── Data records

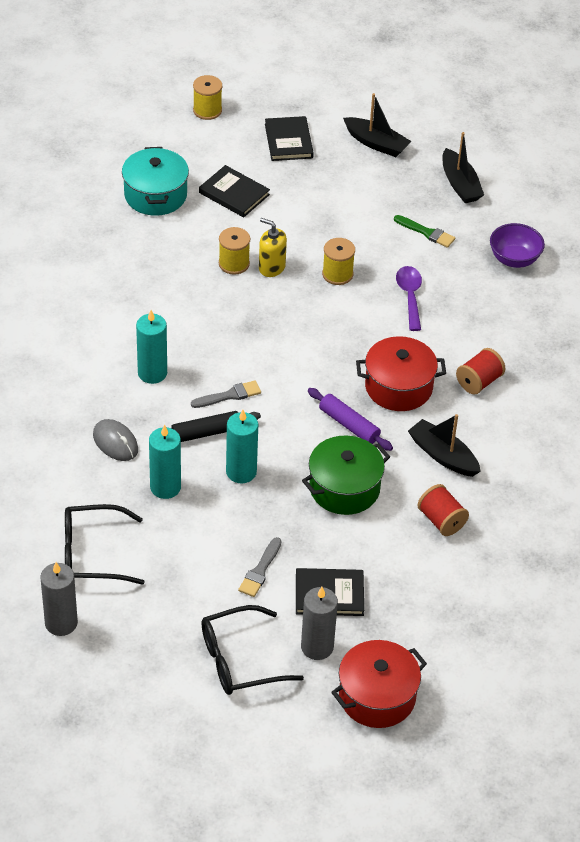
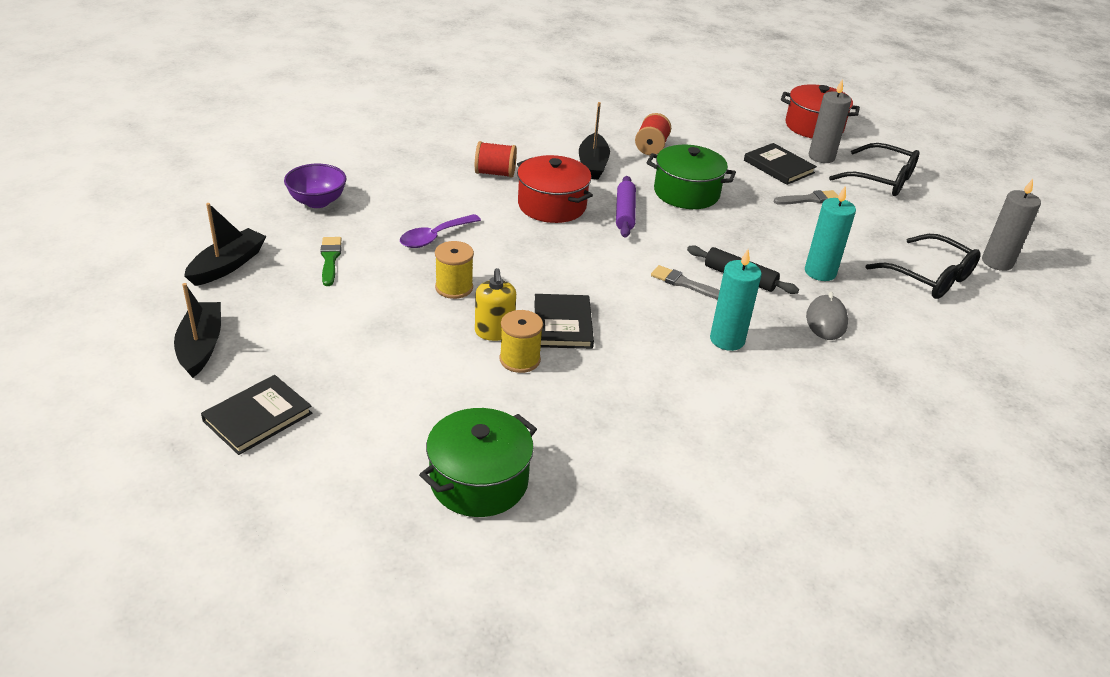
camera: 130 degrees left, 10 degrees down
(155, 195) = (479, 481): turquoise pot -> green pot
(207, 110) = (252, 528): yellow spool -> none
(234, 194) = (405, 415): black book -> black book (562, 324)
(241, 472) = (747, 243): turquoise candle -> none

────

◆ Assignment ◆
Find all the lines containing "none" in the material, then copy them.

◆ Solution to this task ◆
(207, 110) = (252, 528): yellow spool -> none
(241, 472) = (747, 243): turquoise candle -> none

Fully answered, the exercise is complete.